▸ **Work to complete**:
When you repeat the material, keep each line exact and omit the pictures.

▸ **Input data**:

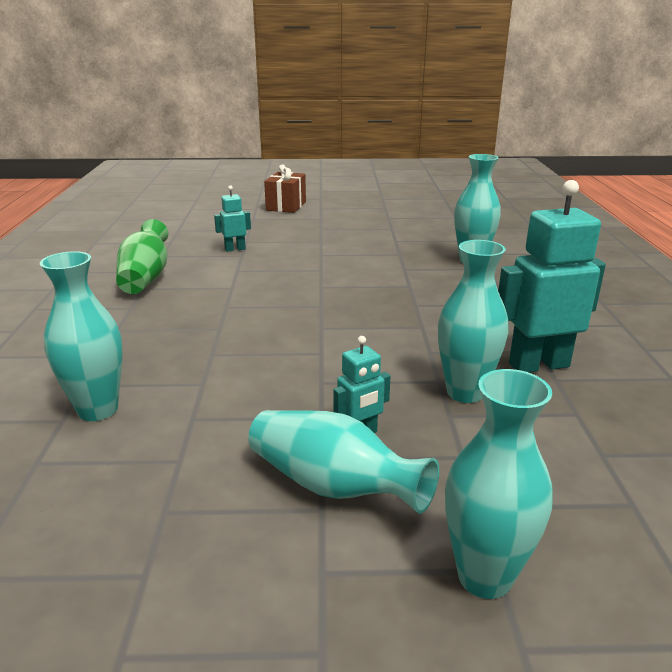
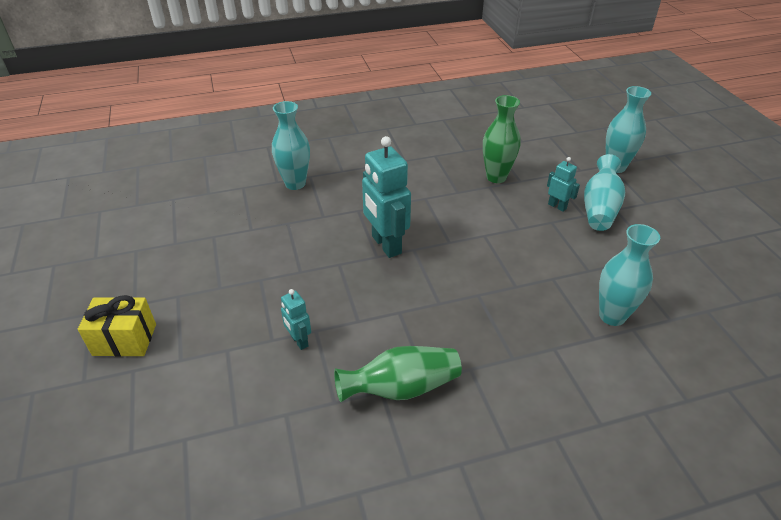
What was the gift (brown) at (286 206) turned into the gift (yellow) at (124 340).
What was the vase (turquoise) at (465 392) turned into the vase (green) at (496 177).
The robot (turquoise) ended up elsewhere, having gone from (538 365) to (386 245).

▸ **Written response**:
What was the gift (brown) at (286 206) turned into the gift (yellow) at (124 340).
What was the vase (turquoise) at (465 392) turned into the vase (green) at (496 177).
The robot (turquoise) ended up elsewhere, having gone from (538 365) to (386 245).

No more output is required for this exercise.